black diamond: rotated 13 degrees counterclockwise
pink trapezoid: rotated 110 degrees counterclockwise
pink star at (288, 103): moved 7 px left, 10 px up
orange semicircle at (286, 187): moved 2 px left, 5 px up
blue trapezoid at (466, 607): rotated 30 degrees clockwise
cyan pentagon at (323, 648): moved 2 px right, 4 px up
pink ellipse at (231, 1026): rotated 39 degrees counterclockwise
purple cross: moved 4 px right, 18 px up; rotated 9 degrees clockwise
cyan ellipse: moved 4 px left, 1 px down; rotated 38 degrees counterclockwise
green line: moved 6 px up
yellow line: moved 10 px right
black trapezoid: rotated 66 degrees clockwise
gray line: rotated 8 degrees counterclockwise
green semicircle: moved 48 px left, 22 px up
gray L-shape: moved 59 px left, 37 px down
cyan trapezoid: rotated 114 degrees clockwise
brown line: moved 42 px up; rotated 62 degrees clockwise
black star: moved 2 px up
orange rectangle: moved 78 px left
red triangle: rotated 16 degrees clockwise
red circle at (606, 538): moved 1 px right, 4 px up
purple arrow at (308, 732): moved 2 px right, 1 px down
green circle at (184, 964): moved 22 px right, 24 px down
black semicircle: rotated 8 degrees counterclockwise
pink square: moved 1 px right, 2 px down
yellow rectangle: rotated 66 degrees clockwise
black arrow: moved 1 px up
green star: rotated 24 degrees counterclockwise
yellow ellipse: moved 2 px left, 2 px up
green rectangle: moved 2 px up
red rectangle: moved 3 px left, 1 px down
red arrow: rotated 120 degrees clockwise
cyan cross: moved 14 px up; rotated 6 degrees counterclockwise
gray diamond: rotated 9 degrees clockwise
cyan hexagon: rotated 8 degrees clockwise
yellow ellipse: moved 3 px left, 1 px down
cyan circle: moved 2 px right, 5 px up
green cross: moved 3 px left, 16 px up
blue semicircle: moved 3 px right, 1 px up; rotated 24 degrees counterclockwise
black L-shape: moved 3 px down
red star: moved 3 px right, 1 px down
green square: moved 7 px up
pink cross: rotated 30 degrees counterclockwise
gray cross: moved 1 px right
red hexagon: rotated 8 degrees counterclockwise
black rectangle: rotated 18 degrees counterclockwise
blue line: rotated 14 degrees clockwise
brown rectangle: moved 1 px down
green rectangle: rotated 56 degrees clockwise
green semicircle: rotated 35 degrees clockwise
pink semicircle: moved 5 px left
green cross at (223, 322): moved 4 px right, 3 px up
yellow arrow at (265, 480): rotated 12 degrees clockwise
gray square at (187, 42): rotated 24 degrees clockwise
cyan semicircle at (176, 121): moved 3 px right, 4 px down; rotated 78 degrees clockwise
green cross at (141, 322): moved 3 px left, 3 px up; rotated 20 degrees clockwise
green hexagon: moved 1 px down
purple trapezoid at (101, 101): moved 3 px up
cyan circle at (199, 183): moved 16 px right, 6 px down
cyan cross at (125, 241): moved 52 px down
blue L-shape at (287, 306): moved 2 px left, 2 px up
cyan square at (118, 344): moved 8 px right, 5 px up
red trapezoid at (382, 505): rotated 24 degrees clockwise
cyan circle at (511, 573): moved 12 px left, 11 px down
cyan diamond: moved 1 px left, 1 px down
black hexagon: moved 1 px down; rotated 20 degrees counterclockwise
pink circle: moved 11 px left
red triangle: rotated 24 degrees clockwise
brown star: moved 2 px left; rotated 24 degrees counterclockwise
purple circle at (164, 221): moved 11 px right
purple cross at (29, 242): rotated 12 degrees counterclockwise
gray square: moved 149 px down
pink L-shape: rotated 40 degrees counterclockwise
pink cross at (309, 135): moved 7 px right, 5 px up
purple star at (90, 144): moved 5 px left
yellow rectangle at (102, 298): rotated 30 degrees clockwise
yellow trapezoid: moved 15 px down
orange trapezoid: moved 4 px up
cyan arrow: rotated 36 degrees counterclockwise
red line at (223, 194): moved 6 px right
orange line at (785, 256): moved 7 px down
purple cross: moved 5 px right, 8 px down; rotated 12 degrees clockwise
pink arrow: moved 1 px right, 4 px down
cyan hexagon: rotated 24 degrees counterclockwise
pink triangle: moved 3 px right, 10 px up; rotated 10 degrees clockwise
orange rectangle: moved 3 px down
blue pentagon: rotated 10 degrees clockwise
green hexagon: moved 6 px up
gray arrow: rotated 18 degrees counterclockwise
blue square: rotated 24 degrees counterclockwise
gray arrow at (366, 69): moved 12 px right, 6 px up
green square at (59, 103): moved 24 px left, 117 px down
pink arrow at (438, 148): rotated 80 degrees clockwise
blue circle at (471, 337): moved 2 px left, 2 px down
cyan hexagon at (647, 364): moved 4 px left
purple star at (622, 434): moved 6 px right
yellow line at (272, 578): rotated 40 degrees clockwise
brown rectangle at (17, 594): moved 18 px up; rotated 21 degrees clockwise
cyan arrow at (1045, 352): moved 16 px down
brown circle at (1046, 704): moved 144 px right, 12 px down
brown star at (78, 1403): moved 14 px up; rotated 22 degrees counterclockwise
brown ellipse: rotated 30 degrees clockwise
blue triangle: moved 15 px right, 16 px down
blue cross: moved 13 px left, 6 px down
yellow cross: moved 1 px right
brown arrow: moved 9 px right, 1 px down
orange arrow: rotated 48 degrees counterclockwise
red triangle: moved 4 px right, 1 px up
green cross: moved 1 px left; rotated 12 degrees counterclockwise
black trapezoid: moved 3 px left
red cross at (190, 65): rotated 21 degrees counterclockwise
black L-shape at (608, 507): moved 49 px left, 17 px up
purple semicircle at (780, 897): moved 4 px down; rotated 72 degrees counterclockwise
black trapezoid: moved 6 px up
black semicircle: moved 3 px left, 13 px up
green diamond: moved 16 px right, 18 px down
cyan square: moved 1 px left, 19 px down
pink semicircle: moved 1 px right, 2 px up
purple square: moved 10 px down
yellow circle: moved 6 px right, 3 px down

**CONSIGNE:** Recopiez à l'identique toutes les lignes ci-dessus.

**RÉPONSE:**
black diamond: rotated 13 degrees counterclockwise
pink trapezoid: rotated 110 degrees counterclockwise
pink star at (288, 103): moved 7 px left, 10 px up
orange semicircle at (286, 187): moved 2 px left, 5 px up
blue trapezoid at (466, 607): rotated 30 degrees clockwise
cyan pentagon at (323, 648): moved 2 px right, 4 px up
pink ellipse at (231, 1026): rotated 39 degrees counterclockwise
purple cross: moved 4 px right, 18 px up; rotated 9 degrees clockwise
cyan ellipse: moved 4 px left, 1 px down; rotated 38 degrees counterclockwise
green line: moved 6 px up
yellow line: moved 10 px right
black trapezoid: rotated 66 degrees clockwise
gray line: rotated 8 degrees counterclockwise
green semicircle: moved 48 px left, 22 px up
gray L-shape: moved 59 px left, 37 px down
cyan trapezoid: rotated 114 degrees clockwise
brown line: moved 42 px up; rotated 62 degrees clockwise
black star: moved 2 px up
orange rectangle: moved 78 px left
red triangle: rotated 16 degrees clockwise
red circle at (606, 538): moved 1 px right, 4 px up
purple arrow at (308, 732): moved 2 px right, 1 px down
green circle at (184, 964): moved 22 px right, 24 px down
black semicircle: rotated 8 degrees counterclockwise
pink square: moved 1 px right, 2 px down
yellow rectangle: rotated 66 degrees clockwise
black arrow: moved 1 px up
green star: rotated 24 degrees counterclockwise
yellow ellipse: moved 2 px left, 2 px up
green rectangle: moved 2 px up
red rectangle: moved 3 px left, 1 px down
red arrow: rotated 120 degrees clockwise
cyan cross: moved 14 px up; rotated 6 degrees counterclockwise
gray diamond: rotated 9 degrees clockwise
cyan hexagon: rotated 8 degrees clockwise
yellow ellipse: moved 3 px left, 1 px down
cyan circle: moved 2 px right, 5 px up
green cross: moved 3 px left, 16 px up
blue semicircle: moved 3 px right, 1 px up; rotated 24 degrees counterclockwise
black L-shape: moved 3 px down
red star: moved 3 px right, 1 px down
green square: moved 7 px up
pink cross: rotated 30 degrees counterclockwise
gray cross: moved 1 px right
red hexagon: rotated 8 degrees counterclockwise
black rectangle: rotated 18 degrees counterclockwise
blue line: rotated 14 degrees clockwise
brown rectangle: moved 1 px down
green rectangle: rotated 56 degrees clockwise
green semicircle: rotated 35 degrees clockwise
pink semicircle: moved 5 px left
green cross at (223, 322): moved 4 px right, 3 px up
yellow arrow at (265, 480): rotated 12 degrees clockwise
gray square at (187, 42): rotated 24 degrees clockwise
cyan semicircle at (176, 121): moved 3 px right, 4 px down; rotated 78 degrees clockwise
green cross at (141, 322): moved 3 px left, 3 px up; rotated 20 degrees clockwise
green hexagon: moved 1 px down
purple trapezoid at (101, 101): moved 3 px up
cyan circle at (199, 183): moved 16 px right, 6 px down
cyan cross at (125, 241): moved 52 px down
blue L-shape at (287, 306): moved 2 px left, 2 px up
cyan square at (118, 344): moved 8 px right, 5 px up
red trapezoid at (382, 505): rotated 24 degrees clockwise
cyan circle at (511, 573): moved 12 px left, 11 px down
cyan diamond: moved 1 px left, 1 px down
black hexagon: moved 1 px down; rotated 20 degrees counterclockwise
pink circle: moved 11 px left
red triangle: rotated 24 degrees clockwise
brown star: moved 2 px left; rotated 24 degrees counterclockwise
purple circle at (164, 221): moved 11 px right
purple cross at (29, 242): rotated 12 degrees counterclockwise
gray square: moved 149 px down
pink L-shape: rotated 40 degrees counterclockwise
pink cross at (309, 135): moved 7 px right, 5 px up
purple star at (90, 144): moved 5 px left
yellow rectangle at (102, 298): rotated 30 degrees clockwise
yellow trapezoid: moved 15 px down
orange trapezoid: moved 4 px up
cyan arrow: rotated 36 degrees counterclockwise
red line at (223, 194): moved 6 px right
orange line at (785, 256): moved 7 px down
purple cross: moved 5 px right, 8 px down; rotated 12 degrees clockwise
pink arrow: moved 1 px right, 4 px down
cyan hexagon: rotated 24 degrees counterclockwise
pink triangle: moved 3 px right, 10 px up; rotated 10 degrees clockwise
orange rectangle: moved 3 px down
blue pentagon: rotated 10 degrees clockwise
green hexagon: moved 6 px up
gray arrow: rotated 18 degrees counterclockwise
blue square: rotated 24 degrees counterclockwise
gray arrow at (366, 69): moved 12 px right, 6 px up
green square at (59, 103): moved 24 px left, 117 px down
pink arrow at (438, 148): rotated 80 degrees clockwise
blue circle at (471, 337): moved 2 px left, 2 px down
cyan hexagon at (647, 364): moved 4 px left
purple star at (622, 434): moved 6 px right
yellow line at (272, 578): rotated 40 degrees clockwise
brown rectangle at (17, 594): moved 18 px up; rotated 21 degrees clockwise
cyan arrow at (1045, 352): moved 16 px down
brown circle at (1046, 704): moved 144 px right, 12 px down
brown star at (78, 1403): moved 14 px up; rotated 22 degrees counterclockwise
brown ellipse: rotated 30 degrees clockwise
blue triangle: moved 15 px right, 16 px down
blue cross: moved 13 px left, 6 px down
yellow cross: moved 1 px right
brown arrow: moved 9 px right, 1 px down
orange arrow: rotated 48 degrees counterclockwise
red triangle: moved 4 px right, 1 px up
green cross: moved 1 px left; rotated 12 degrees counterclockwise
black trapezoid: moved 3 px left
red cross at (190, 65): rotated 21 degrees counterclockwise
black L-shape at (608, 507): moved 49 px left, 17 px up
purple semicircle at (780, 897): moved 4 px down; rotated 72 degrees counterclockwise
black trapezoid: moved 6 px up
black semicircle: moved 3 px left, 13 px up
green diamond: moved 16 px right, 18 px down
cyan square: moved 1 px left, 19 px down
pink semicircle: moved 1 px right, 2 px up
purple square: moved 10 px down
yellow circle: moved 6 px right, 3 px down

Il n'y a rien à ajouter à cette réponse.